§ TASK INSTRUCTIONS
When the string "hexagon" occurs in a line of the listing below, return that line.

§ SUPPLIED ENTRIES
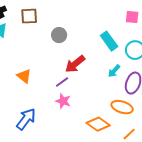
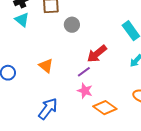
gray circle: (59, 35) -> (72, 25), moved
orange diamond: (98, 124) -> (105, 108), moved

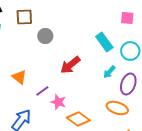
purple line: (84, 72) -> (42, 91), moved

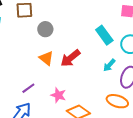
orange triangle: (19, 77) -> (46, 58), moved
purple line: (42, 91) -> (28, 88), moved

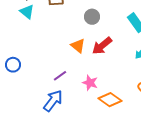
gray circle: (45, 29) -> (92, 17), moved

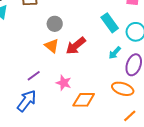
gray circle: (92, 17) -> (55, 24), moved
orange diamond: (110, 100) -> (84, 100), turned -35

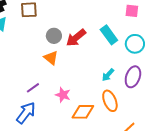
red arrow: (76, 46) -> (76, 38), moved
cyan arrow: (115, 53) -> (108, 75), moved
orange ellipse: (123, 89) -> (110, 101), moved, turned 50

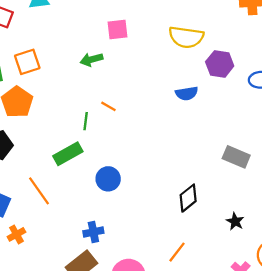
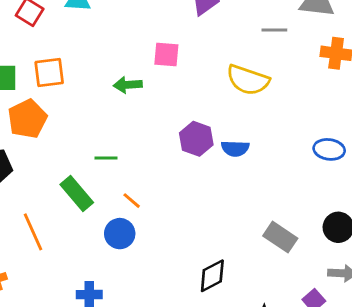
purple hexagon: (220, 64) -> (196, 139), moved
orange line: (108, 106) -> (132, 201), moved
green line: (86, 121) -> (106, 158), turned 72
green rectangle: (68, 154) -> (77, 194), turned 68

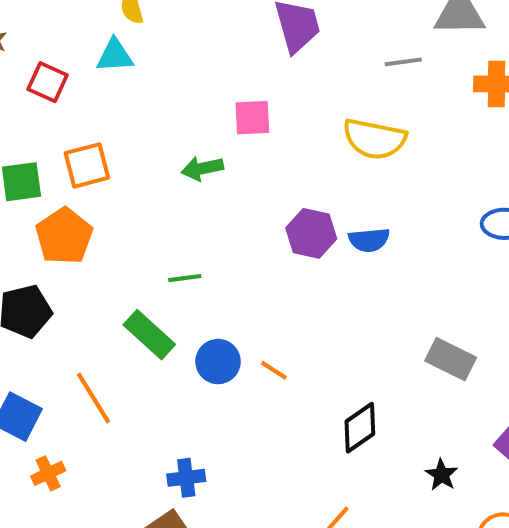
orange line: (132, 201) -> (274, 370), moved
blue circle: (120, 234) -> (218, 362), moved

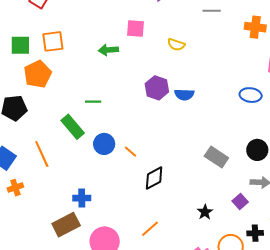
yellow semicircle: (374, 139) -> (176, 45), moved, size x0.6
black diamond: (360, 428) -> (154, 178), moved

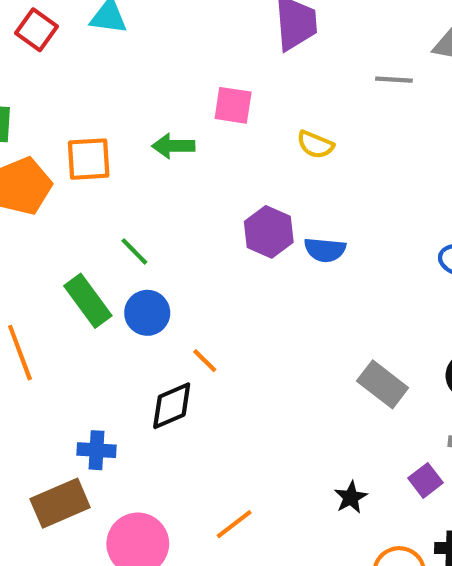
orange square: (53, 41) -> (89, 159), moved
green line: (93, 102) -> (134, 251), turned 42
blue circle: (104, 144) -> (147, 313), moved
black diamond: (154, 178) -> (172, 406), moved

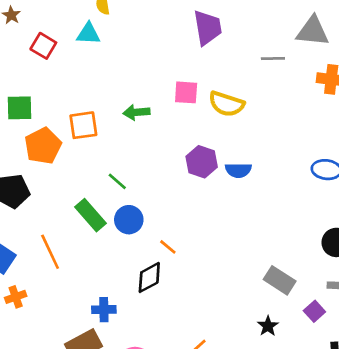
pink square: (233, 105) -> (186, 92), moved
yellow semicircle: (315, 145) -> (226, 104), size x1.5
gray rectangle: (383, 384) -> (280, 280), moved

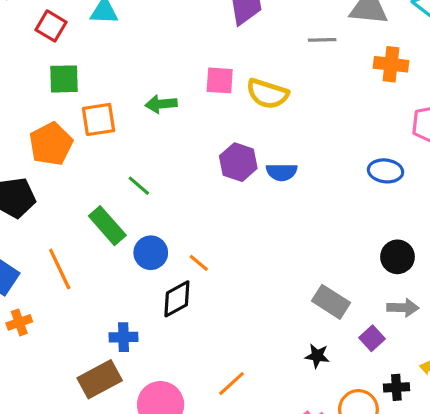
green square: (19, 108) -> (64, 79), moved
blue circle: (129, 220) -> (151, 253), moved
black star: (268, 326) -> (317, 356), turned -30

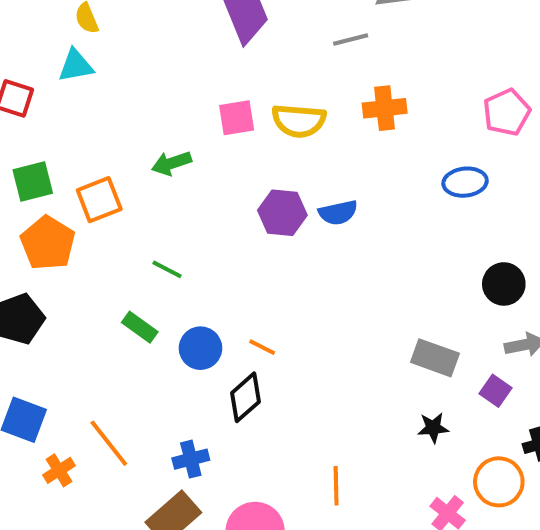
orange cross: (391, 64) -> (385, 108), moved
green square: (64, 79) -> (33, 181), moved
green rectangle: (107, 226) -> (140, 327), size x0.7
orange line: (60, 269) -> (109, 443), moved
orange line: (231, 384) -> (336, 486), turned -36

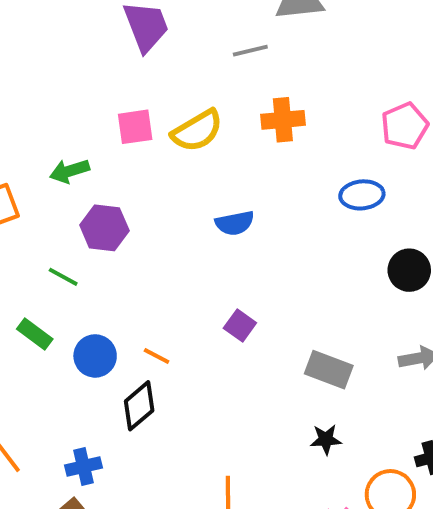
yellow semicircle: (299, 121) -> (197, 131), turned -36
purple hexagon: (282, 213) -> (104, 228), moved
black circle: (504, 284) -> (409, 270), moved
purple square: (495, 391) -> (240, 326), moved

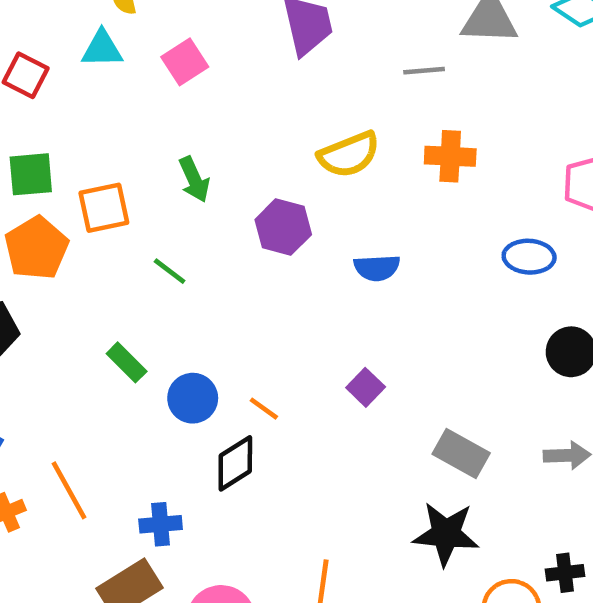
pink square: (135, 127) -> (185, 62), moved, turned -33
green arrow: (69, 171) -> (194, 179), turned -105
purple hexagon: (104, 228) -> (283, 227), moved
green line: (63, 277) -> (170, 271), moved
black star: (326, 439) -> (446, 534), size x1.8

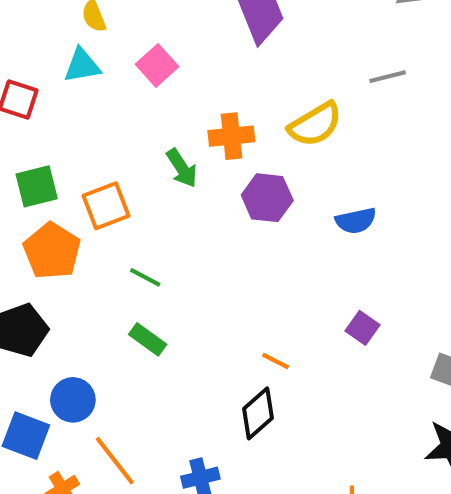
gray line: (424, 71) -> (388, 77), moved
orange cross: (450, 156) -> (231, 136), moved
green line: (170, 271) -> (145, 277), moved
blue circle: (193, 398) -> (73, 400), moved

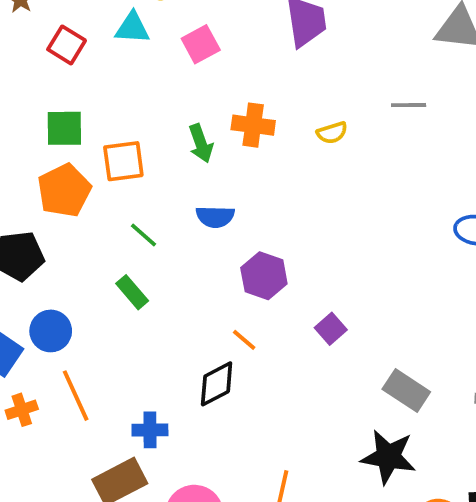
yellow semicircle: (315, 124) -> (332, 133), size x0.6
purple hexagon: (267, 198) -> (264, 276), moved
blue semicircle: (356, 221) -> (215, 217), moved

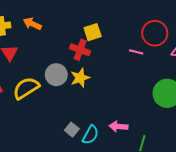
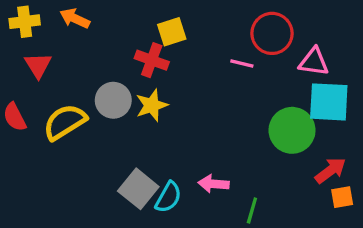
gray square: (72, 130) -> (138, 189), size x1.6

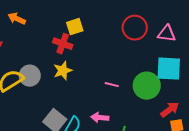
pink triangle: (314, 62) -> (167, 34), moved
pink line: (242, 63) -> (112, 85), moved
gray circle: (113, 100) -> (30, 76), moved

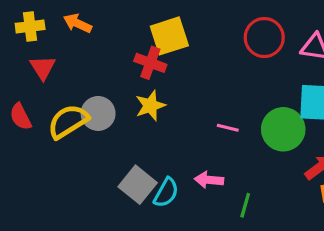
yellow square: (75, 27) -> (169, 36), size x1.4

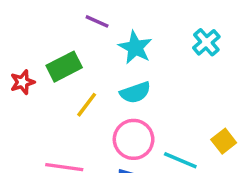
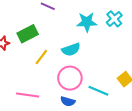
cyan star: (135, 47) -> (87, 22), moved, turned -30

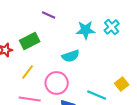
yellow line: (41, 57) -> (28, 72), moved
pink circle: (70, 78) -> (57, 83), moved

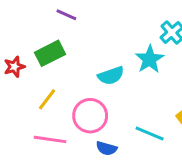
purple line: (49, 15) -> (66, 15), moved
cyan star: (86, 30) -> (150, 59), moved, turned -30

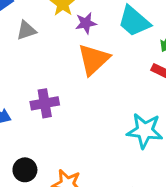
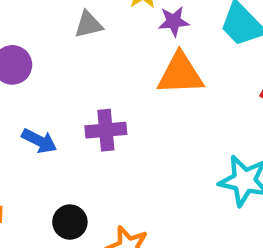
orange triangle: (94, 60) -> (180, 74), turned 36

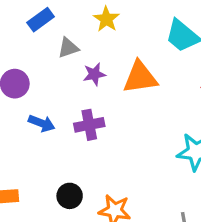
purple star: (174, 21) -> (94, 74), moved
blue arrow: (39, 141) -> (42, 123), moved

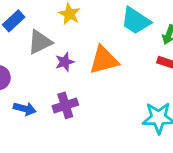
gray triangle: (68, 48) -> (40, 42), size x1.4

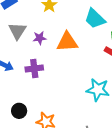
gray triangle: (40, 42) -> (17, 31), moved, turned -42

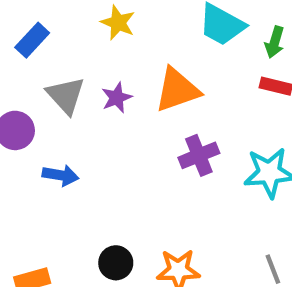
purple cross: (34, 69) -> (199, 155), moved

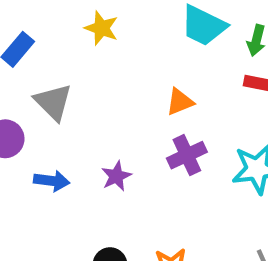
orange triangle: (177, 90) -> (180, 102), moved, size x0.6
purple star: (117, 98) -> (116, 176), moved

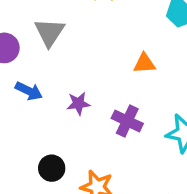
purple cross: (187, 155) -> (127, 121), moved, turned 32

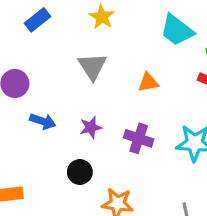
gray triangle: (49, 32) -> (92, 66), moved
black circle: (52, 168) -> (80, 172), moved

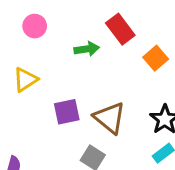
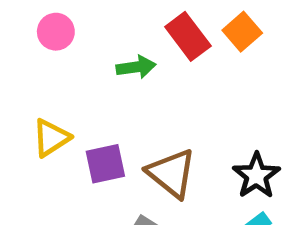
orange square: (156, 58) -> (242, 32), moved
yellow triangle: (25, 80) -> (51, 138), moved

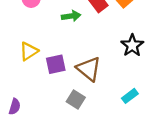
black star: (256, 176) -> (132, 45), moved

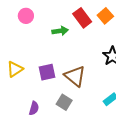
yellow triangle: (29, 51) -> (15, 69), moved
purple semicircle: (15, 107) -> (34, 108), moved

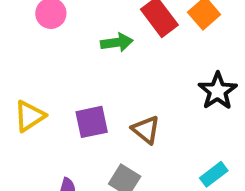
brown triangle: (75, 76) -> (146, 130), size x0.7

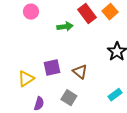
yellow triangle: (30, 116) -> (26, 79), moved

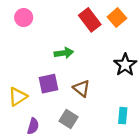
green arrow: (65, 27) -> (64, 53), moved
cyan rectangle: (115, 95) -> (123, 116), turned -48

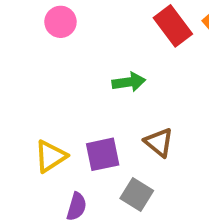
purple square: (48, 84) -> (103, 154), moved

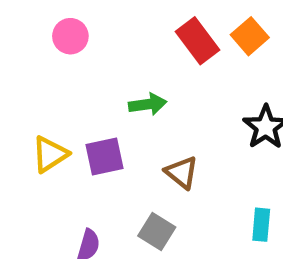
purple square: (103, 154) -> (104, 157), moved
yellow triangle: (50, 156) -> (50, 154), moved

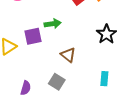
purple square: (104, 157) -> (33, 36), moved

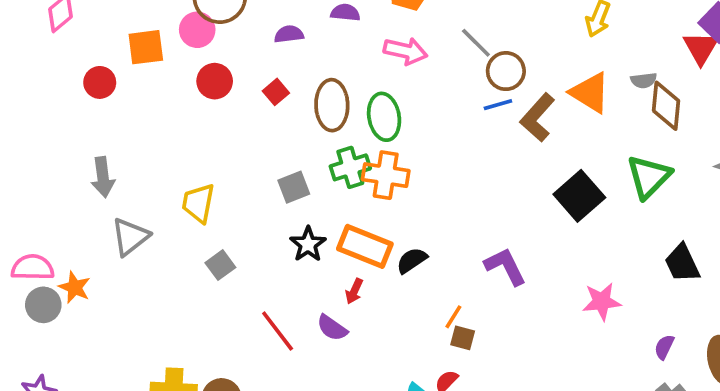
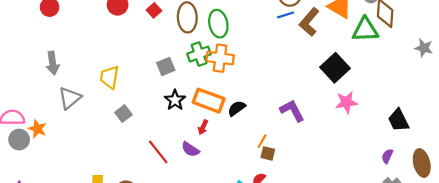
green triangle: (649, 177) -> (365, 30), moved, turned 44
black trapezoid: (682, 263) -> (398, 120), moved
pink star: (602, 302) -> (346, 102), moved

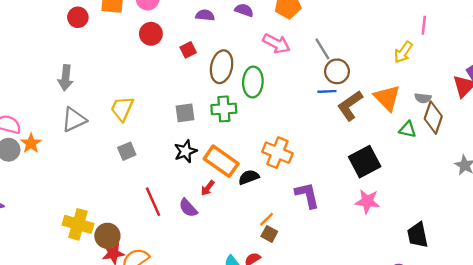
green triangle: (365, 30) -> (408, 129), size x0.6
orange cross: (220, 58) -> (277, 153), moved

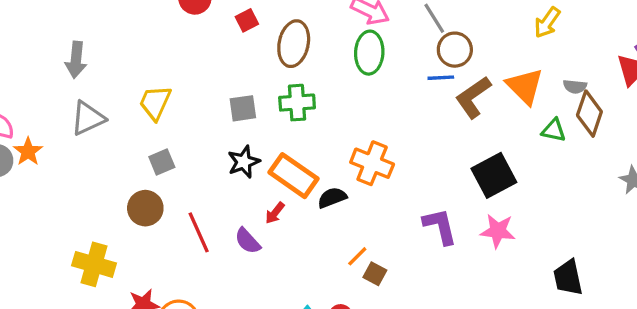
green ellipse: (253, 82) -> (369, 53), moved
purple L-shape: (307, 195) -> (440, 226), moved
brown square: (269, 234) -> (375, 274), moved
brown circle: (107, 236) -> (145, 208), moved

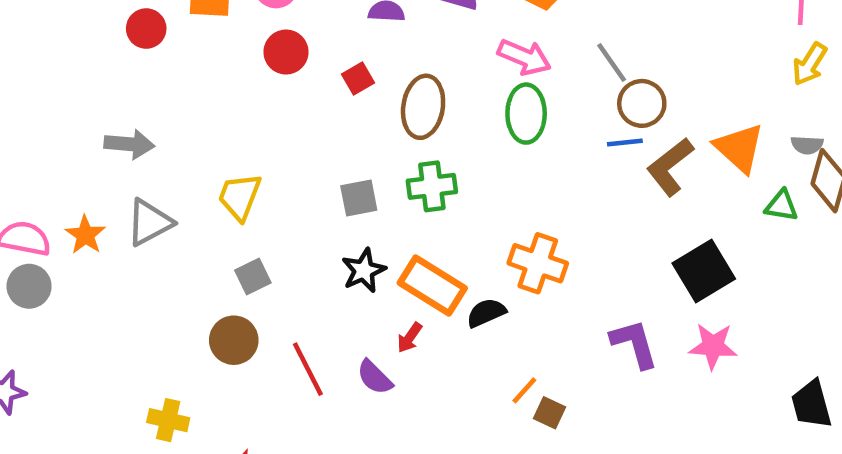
yellow arrow: (547, 22) -> (810, 64), moved
gray arrow: (76, 60) -> (129, 144), turned -88
orange star: (28, 152) -> (85, 235), moved
yellow cross: (94, 264) -> (168, 420), size x0.7

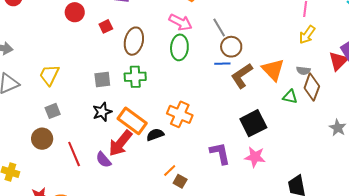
red arrow: (410, 338) -> (120, 143), size x2.0

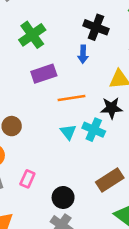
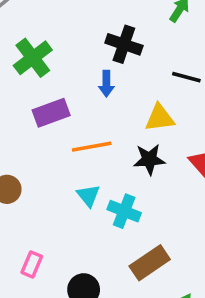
cyan cross: (94, 130) -> (124, 211), moved

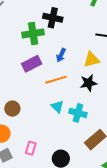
black cross: (124, 44) -> (53, 18), moved
green cross: (33, 58) -> (33, 34), moved, turned 35
blue arrow: (106, 84) -> (61, 55), moved, turned 32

§ SOLUTION FOR THIS TASK
purple hexagon: (220, 64) -> (196, 139), moved
purple hexagon: (282, 213) -> (104, 228), moved
purple hexagon: (104, 228) -> (283, 227), moved
purple hexagon: (267, 198) -> (264, 276), moved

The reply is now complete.